Content revision data
**********

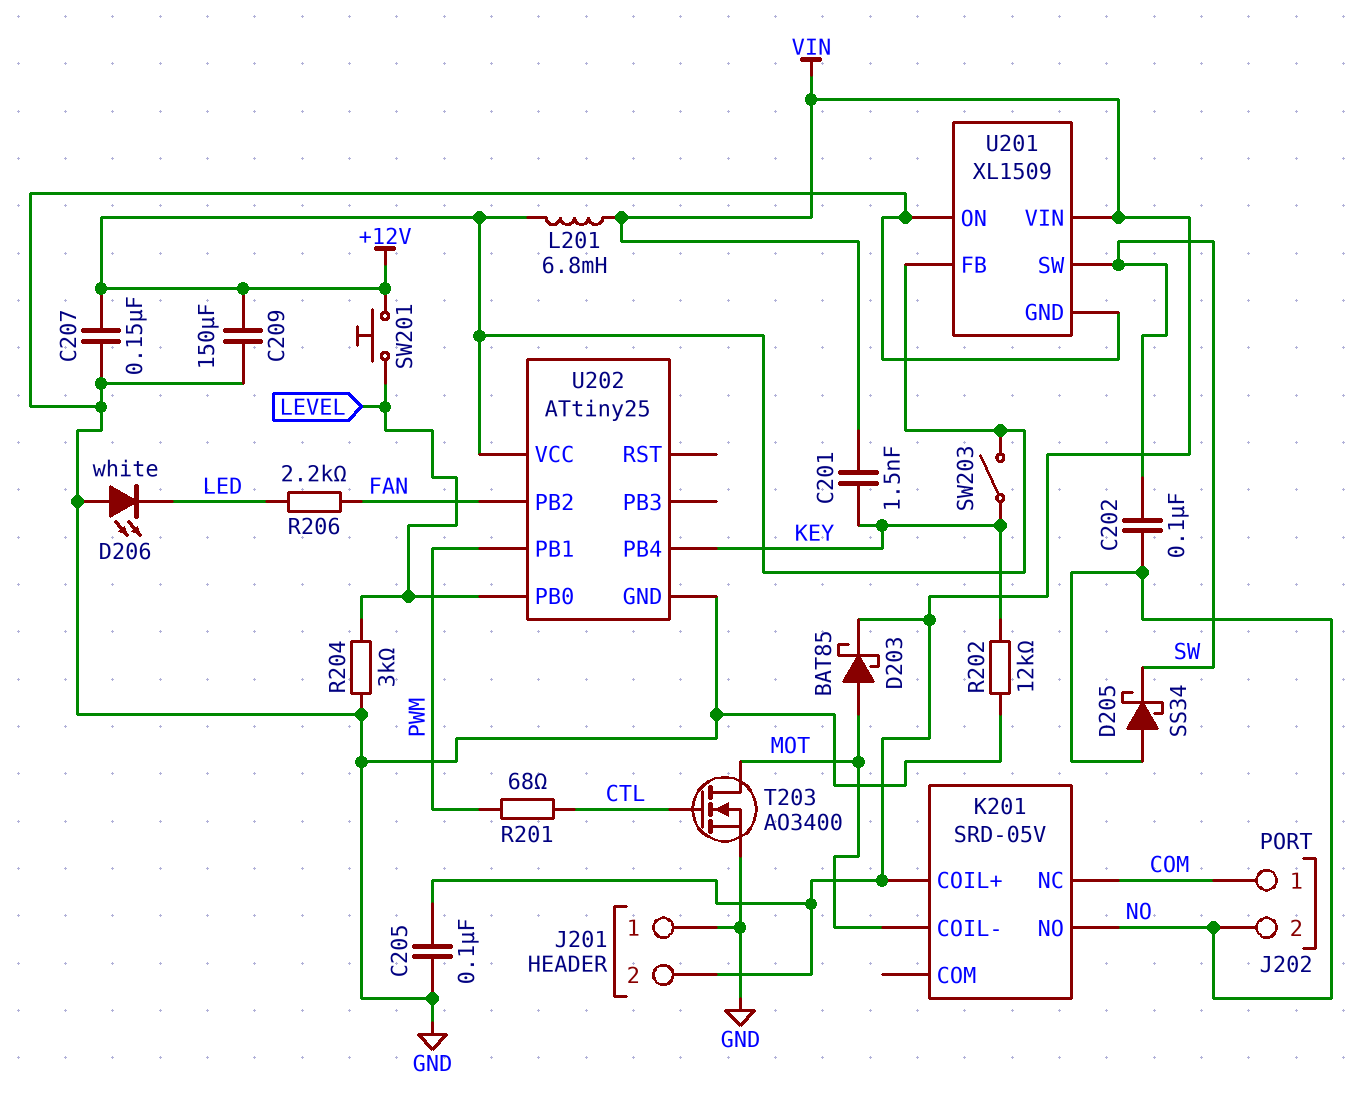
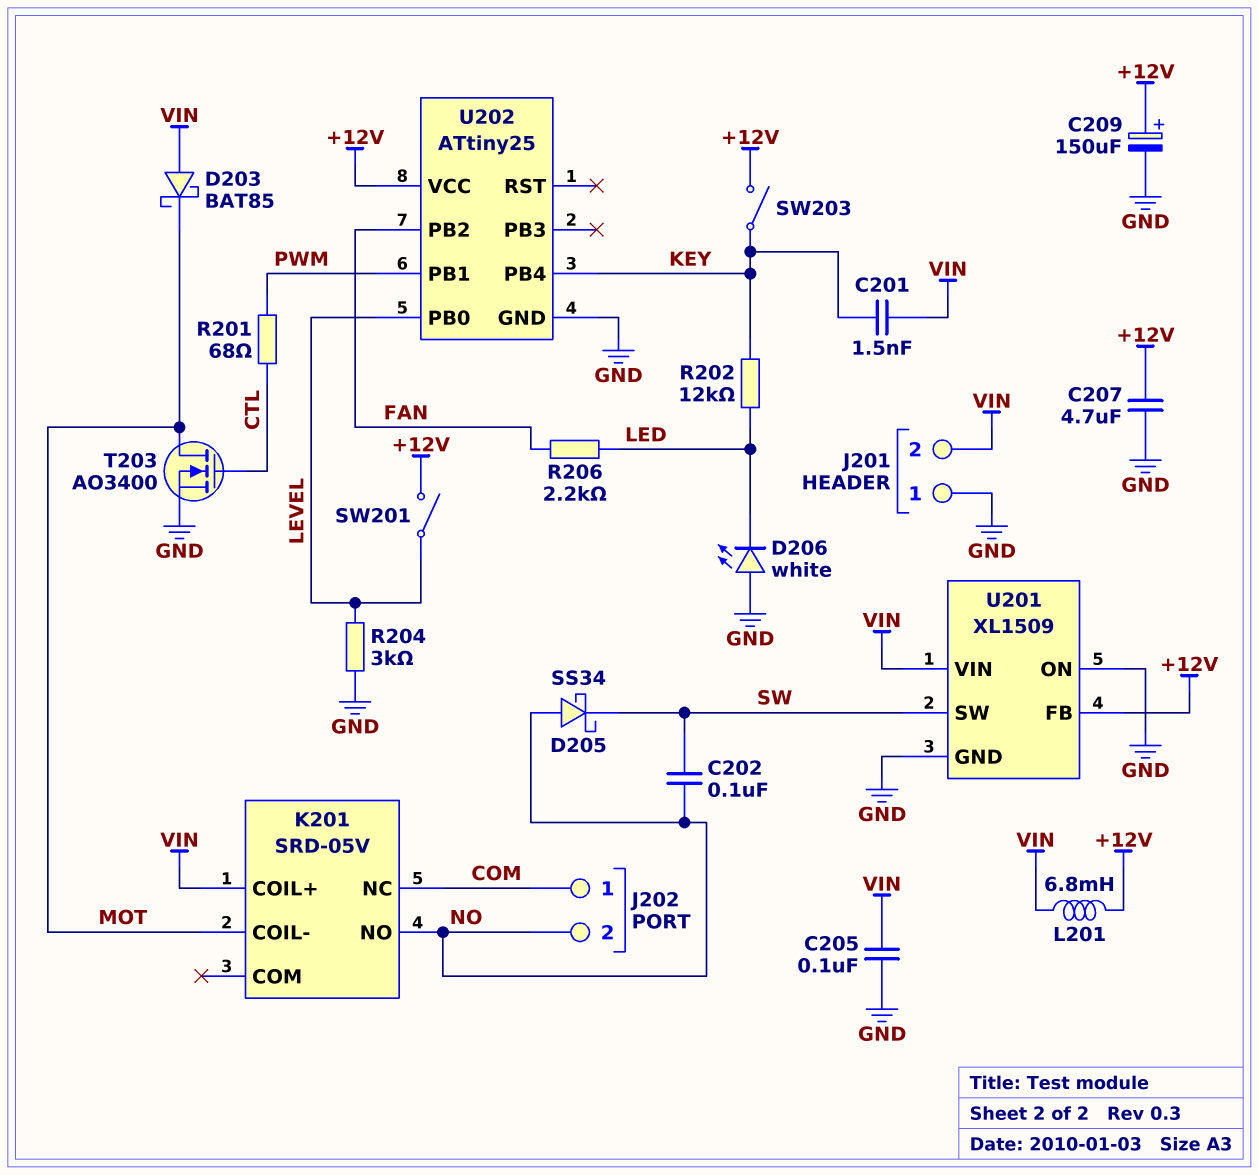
C207: 150nF (+12V, GND) -> 4.7uF (+12V, GND)
C209: 150uF (+12V, GND) -> 150uF (plus +12V, minus GND)
D203: schottky BAT85 (A MOT, K VIN) -> schottky BAT85 (A VIN, K MOT)
R202: 12k (GND, KEY) -> 12k (KEY, LED)
SW201: button (+12V, LEVEL) -> switch (+12V, LEVEL)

**********

Without any pictures, please reproduce the full set of entries.

C207: 150nF (+12V, GND) -> 4.7uF (+12V, GND)
C209: 150uF (+12V, GND) -> 150uF (plus +12V, minus GND)
D203: schottky BAT85 (A MOT, K VIN) -> schottky BAT85 (A VIN, K MOT)
R202: 12k (GND, KEY) -> 12k (KEY, LED)
SW201: button (+12V, LEVEL) -> switch (+12V, LEVEL)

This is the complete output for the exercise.